» **Aim of the exercise**:
The pictures stay out; all of the data is to be printed exactly.

Data records
____________________
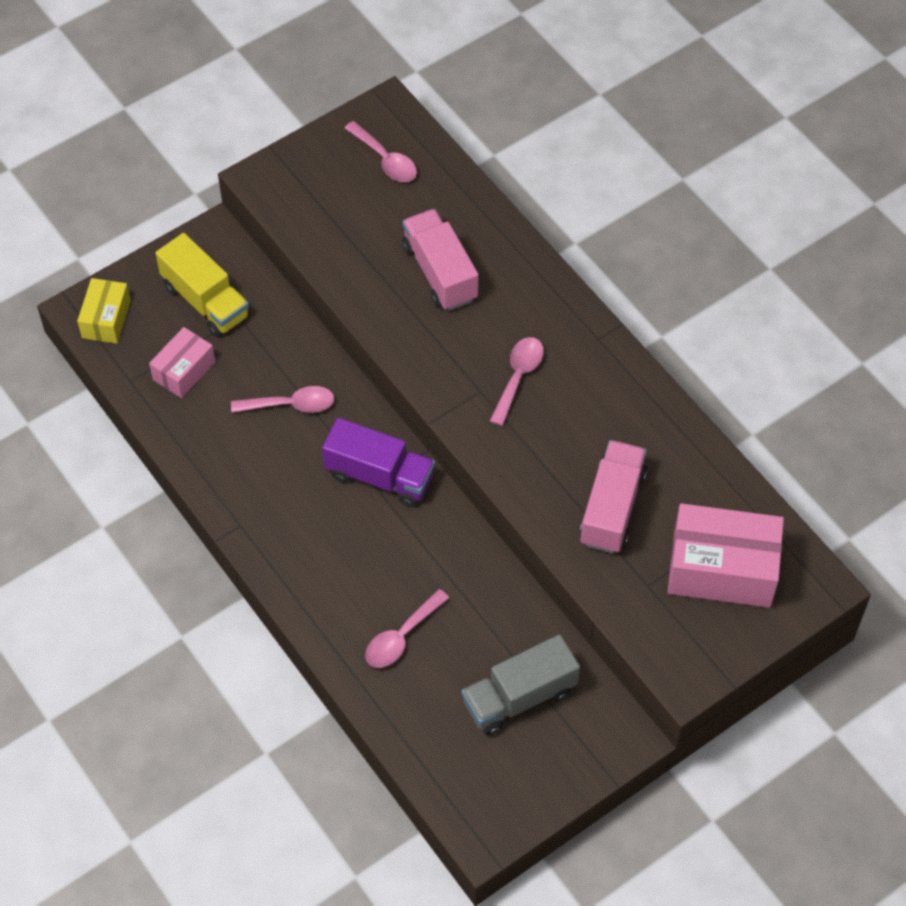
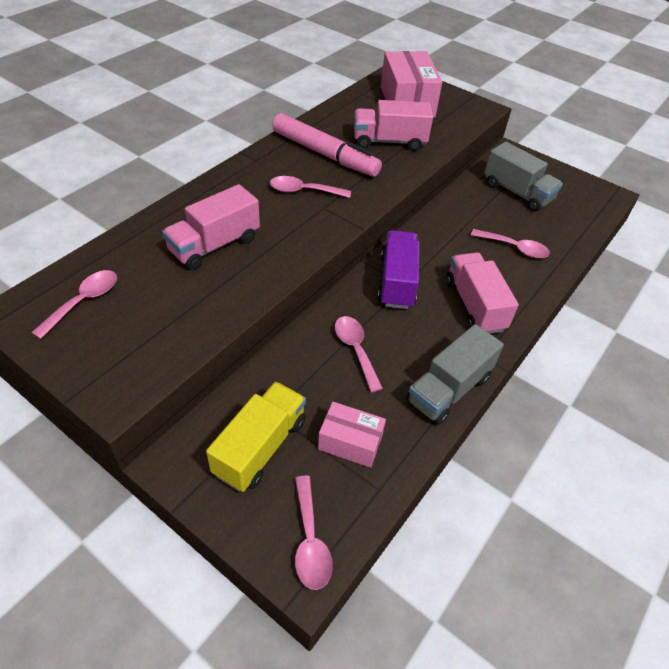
camera: 110 degrees left, 10 degrees down
(106, 319) = (310, 540): yellow box -> pink spoon
(211, 474) = (448, 389): none -> grey truck
(317, 546) = (474, 305): none -> pink truck
(596, 419) = (324, 154): none -> pink marker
____________________
» **Result**:
camera: 110 degrees left, 10 degrees down
(106, 319) = (310, 540): yellow box -> pink spoon
(211, 474) = (448, 389): none -> grey truck
(317, 546) = (474, 305): none -> pink truck
(596, 419) = (324, 154): none -> pink marker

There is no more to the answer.